MATERIALS PROVIDED ::

+++

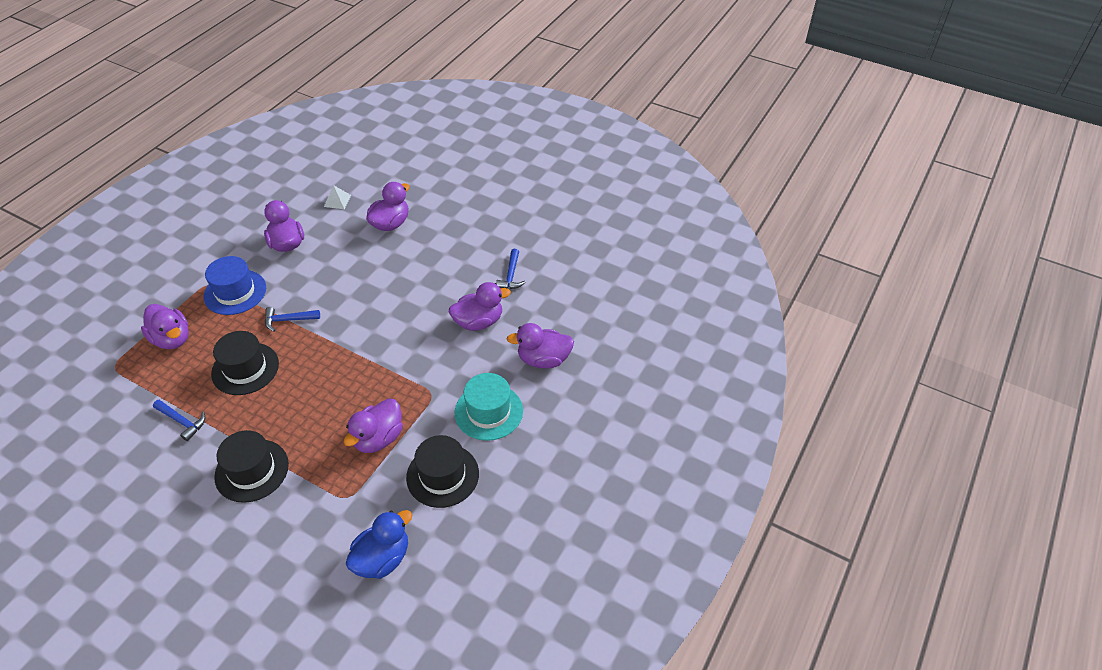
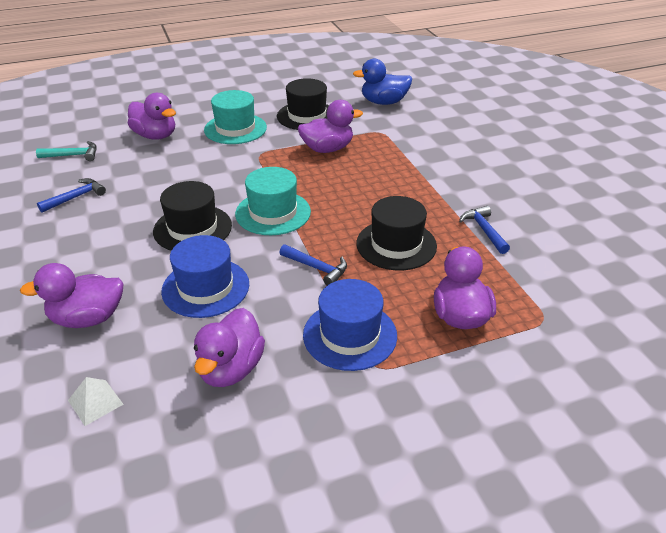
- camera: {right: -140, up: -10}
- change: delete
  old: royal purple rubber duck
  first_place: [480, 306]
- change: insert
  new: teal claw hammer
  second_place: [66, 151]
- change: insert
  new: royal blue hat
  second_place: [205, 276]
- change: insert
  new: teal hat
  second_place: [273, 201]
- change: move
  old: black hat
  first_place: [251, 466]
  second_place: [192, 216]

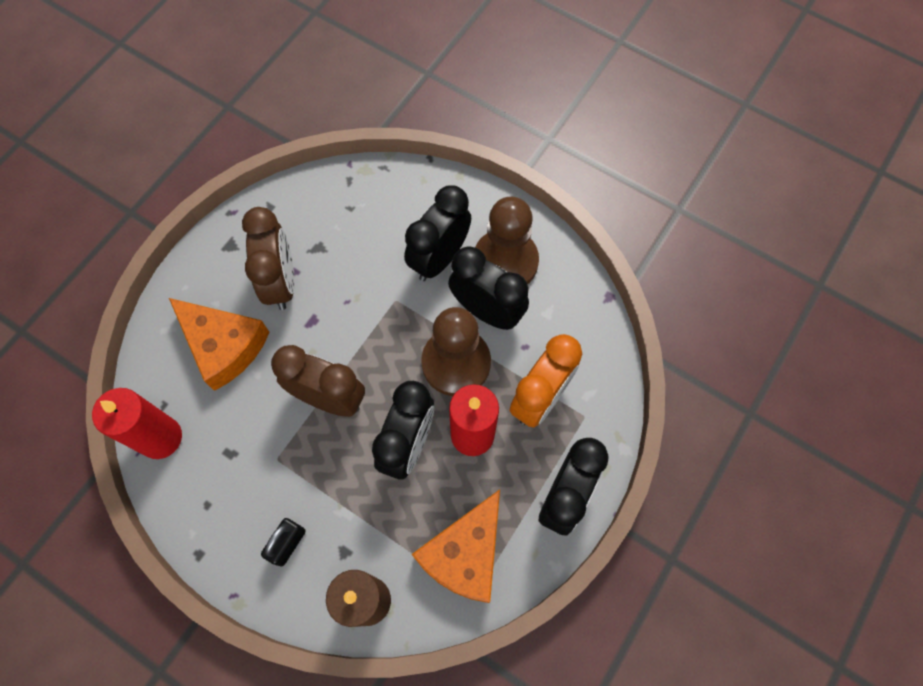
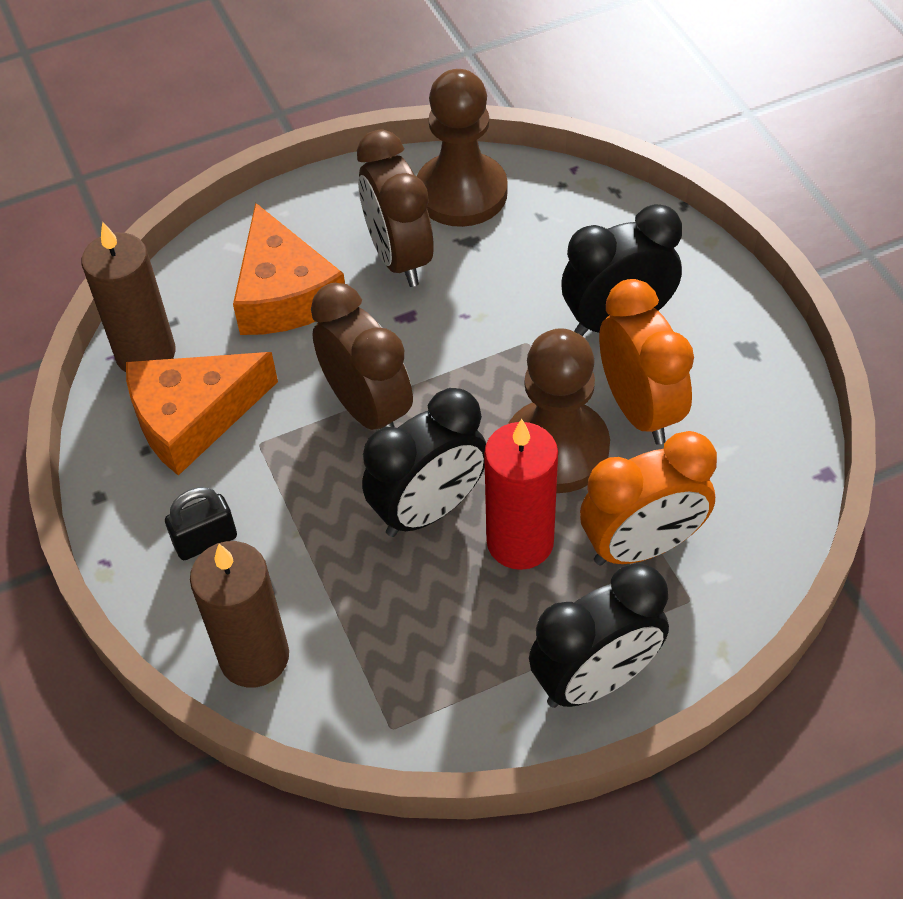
- camera: {right: 35, up: -15}
- change: move
  old: bright orange piece of cheese
  first_place: [456, 546]
  second_place: [202, 414]
- change: move
  old: brown game pawn
  first_place: [507, 241]
  second_place: [462, 148]
- change: recolor
  old: crimson candle
  new: brown candle
  first_place: [137, 423]
  second_place: [129, 297]
- change: recolor
  old: black alarm clock
  new: bright orange alarm clock
  first_place: [488, 288]
  second_place: [646, 362]
- change: rotate
  old: brown alarm clock
  first_place: [268, 258]
  second_place: [395, 208]
  degrees: 135

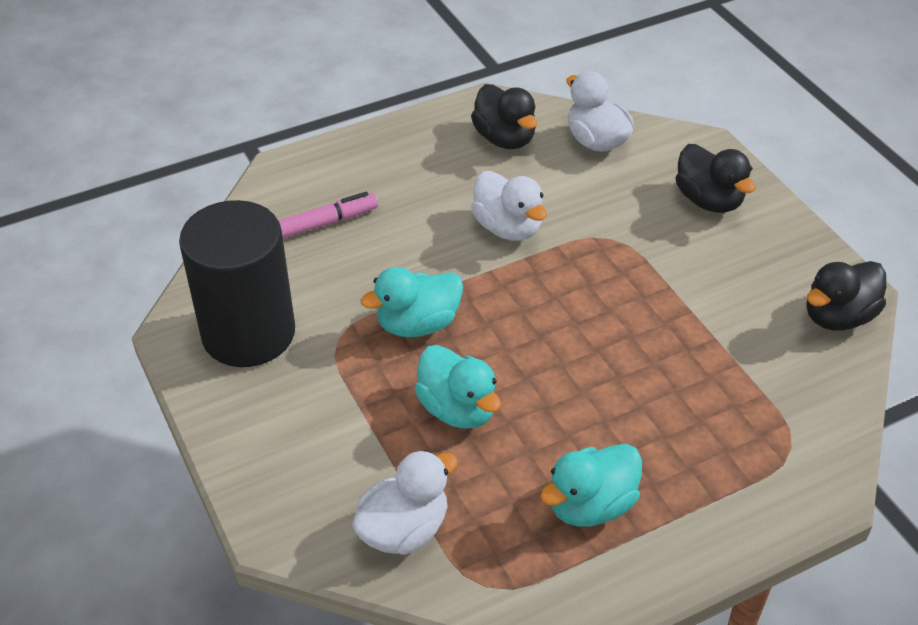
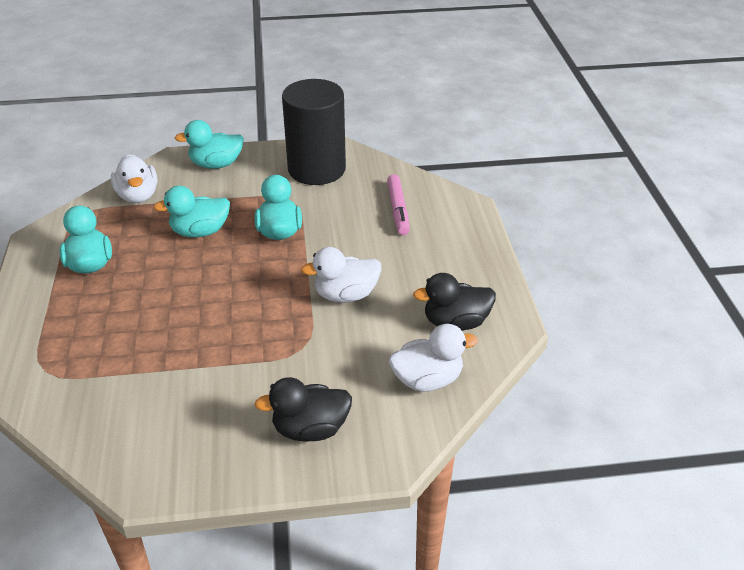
- camera: {right: 110, up: -5}
- change: delete
  old: black rubber duck
  first_place: [846, 296]
- change: insert
  new: teal rubber duck
  second_place: [209, 144]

+++

ASSIGNMENT ::
Go through the material above and copy each line that has the word "royal".

EXERCISE SOLUTION ::
  old: royal purple rubber duck
  new: royal blue hat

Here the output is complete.